▶ **CONSEGNA**: Rendi come tabella Markdown le righe dei dati dall'inizio fino a quella che contiene "15: (505, 202)", entrambe comprese, e tralascia le righe vuote. Usa due colonne: "Numero", con il numero progressivo della riga, e "Riga", con il testo della riga.

▶ **DATI ESTRATTI**:
"""

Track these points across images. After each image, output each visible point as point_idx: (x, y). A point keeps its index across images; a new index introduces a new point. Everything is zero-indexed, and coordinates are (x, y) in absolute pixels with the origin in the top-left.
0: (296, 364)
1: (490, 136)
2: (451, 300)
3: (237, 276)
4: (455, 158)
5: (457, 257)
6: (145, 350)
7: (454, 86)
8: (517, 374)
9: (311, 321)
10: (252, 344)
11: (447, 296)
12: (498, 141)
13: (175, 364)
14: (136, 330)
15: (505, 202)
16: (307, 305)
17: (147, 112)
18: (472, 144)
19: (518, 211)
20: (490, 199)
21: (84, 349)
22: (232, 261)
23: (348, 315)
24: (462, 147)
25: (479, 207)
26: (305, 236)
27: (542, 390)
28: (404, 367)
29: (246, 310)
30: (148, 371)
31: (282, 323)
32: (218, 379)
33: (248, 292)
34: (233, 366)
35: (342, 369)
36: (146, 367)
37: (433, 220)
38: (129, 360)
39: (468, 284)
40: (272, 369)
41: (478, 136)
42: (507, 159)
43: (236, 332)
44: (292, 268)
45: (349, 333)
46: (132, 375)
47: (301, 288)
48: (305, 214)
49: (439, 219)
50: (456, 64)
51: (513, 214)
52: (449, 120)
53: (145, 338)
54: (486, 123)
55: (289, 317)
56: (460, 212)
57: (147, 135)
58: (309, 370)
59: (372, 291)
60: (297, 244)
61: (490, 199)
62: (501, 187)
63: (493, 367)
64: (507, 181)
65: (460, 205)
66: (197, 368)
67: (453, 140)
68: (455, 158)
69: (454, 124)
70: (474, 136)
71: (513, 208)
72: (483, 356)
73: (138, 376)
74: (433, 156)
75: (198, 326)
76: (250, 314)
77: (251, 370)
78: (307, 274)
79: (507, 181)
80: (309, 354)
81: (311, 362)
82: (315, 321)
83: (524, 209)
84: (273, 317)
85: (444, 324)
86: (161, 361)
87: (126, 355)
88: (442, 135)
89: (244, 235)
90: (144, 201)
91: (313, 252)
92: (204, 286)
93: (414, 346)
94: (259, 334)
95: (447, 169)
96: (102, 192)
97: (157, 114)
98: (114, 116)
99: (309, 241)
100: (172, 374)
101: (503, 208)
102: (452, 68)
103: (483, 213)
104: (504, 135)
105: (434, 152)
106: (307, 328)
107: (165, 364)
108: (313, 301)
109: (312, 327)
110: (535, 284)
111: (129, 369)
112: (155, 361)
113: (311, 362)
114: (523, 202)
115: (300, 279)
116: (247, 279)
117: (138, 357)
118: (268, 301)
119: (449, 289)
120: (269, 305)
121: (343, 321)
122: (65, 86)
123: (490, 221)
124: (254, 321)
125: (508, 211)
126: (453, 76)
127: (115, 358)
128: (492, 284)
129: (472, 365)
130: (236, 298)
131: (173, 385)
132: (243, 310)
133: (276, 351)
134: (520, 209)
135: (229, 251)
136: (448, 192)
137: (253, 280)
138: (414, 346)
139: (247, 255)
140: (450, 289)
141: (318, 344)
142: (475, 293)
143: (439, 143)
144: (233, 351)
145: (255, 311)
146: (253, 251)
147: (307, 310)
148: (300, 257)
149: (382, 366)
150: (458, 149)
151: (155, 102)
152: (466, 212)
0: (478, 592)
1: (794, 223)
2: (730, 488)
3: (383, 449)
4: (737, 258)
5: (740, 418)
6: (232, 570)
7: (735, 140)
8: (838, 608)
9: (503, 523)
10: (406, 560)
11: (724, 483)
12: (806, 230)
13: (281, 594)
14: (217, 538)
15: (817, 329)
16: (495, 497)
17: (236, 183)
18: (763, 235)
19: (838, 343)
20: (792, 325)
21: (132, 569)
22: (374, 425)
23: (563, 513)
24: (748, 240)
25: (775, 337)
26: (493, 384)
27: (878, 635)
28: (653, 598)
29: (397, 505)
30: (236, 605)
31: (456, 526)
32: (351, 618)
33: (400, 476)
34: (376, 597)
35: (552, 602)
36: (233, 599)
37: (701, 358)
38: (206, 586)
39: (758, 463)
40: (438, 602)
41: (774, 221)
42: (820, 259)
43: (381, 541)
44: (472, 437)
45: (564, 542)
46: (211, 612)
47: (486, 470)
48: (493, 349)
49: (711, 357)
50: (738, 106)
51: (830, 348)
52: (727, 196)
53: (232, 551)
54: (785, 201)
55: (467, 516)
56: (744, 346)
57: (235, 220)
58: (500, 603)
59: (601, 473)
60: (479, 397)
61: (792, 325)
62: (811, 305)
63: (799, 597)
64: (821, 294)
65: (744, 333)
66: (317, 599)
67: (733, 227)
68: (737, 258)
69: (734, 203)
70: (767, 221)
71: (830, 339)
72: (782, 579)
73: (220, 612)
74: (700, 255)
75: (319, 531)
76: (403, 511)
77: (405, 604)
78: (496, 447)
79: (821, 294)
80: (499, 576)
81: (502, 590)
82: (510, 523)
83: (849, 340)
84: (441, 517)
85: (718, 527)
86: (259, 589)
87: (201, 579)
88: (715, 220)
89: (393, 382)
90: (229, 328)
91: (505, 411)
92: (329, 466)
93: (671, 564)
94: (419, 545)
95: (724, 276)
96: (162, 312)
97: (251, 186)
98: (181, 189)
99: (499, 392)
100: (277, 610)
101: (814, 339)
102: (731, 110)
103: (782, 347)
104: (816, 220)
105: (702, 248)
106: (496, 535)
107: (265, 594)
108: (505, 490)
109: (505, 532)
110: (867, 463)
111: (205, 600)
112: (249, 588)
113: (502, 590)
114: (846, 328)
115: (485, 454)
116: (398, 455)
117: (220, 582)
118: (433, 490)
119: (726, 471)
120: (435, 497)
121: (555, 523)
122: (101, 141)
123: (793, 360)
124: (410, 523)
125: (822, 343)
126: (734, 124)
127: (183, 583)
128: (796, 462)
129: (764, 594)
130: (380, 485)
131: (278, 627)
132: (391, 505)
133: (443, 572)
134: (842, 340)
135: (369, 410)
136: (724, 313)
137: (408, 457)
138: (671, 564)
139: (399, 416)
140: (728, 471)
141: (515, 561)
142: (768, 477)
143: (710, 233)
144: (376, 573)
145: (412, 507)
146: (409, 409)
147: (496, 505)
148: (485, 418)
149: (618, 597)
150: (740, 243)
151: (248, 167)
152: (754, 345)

"""

▶ **SOLUZIONE**:
| Numero | Riga |
|---|---|
| 1 | Track these points across images. After each image, output each visible point as point_idx: (x, y). A point keeps its index across images; a new index introduces a new point. Everything is zero-indexed, and coordinates are (x, y) in absolute pixels with the origin in the top-left. |
| 2 | 0: (296, 364) |
| 3 | 1: (490, 136) |
| 4 | 2: (451, 300) |
| 5 | 3: (237, 276) |
| 6 | 4: (455, 158) |
| 7 | 5: (457, 257) |
| 8 | 6: (145, 350) |
| 9 | 7: (454, 86) |
| 10 | 8: (517, 374) |
| 11 | 9: (311, 321) |
| 12 | 10: (252, 344) |
| 13 | 11: (447, 296) |
| 14 | 12: (498, 141) |
| 15 | 13: (175, 364) |
| 16 | 14: (136, 330) |
| 17 | 15: (505, 202) |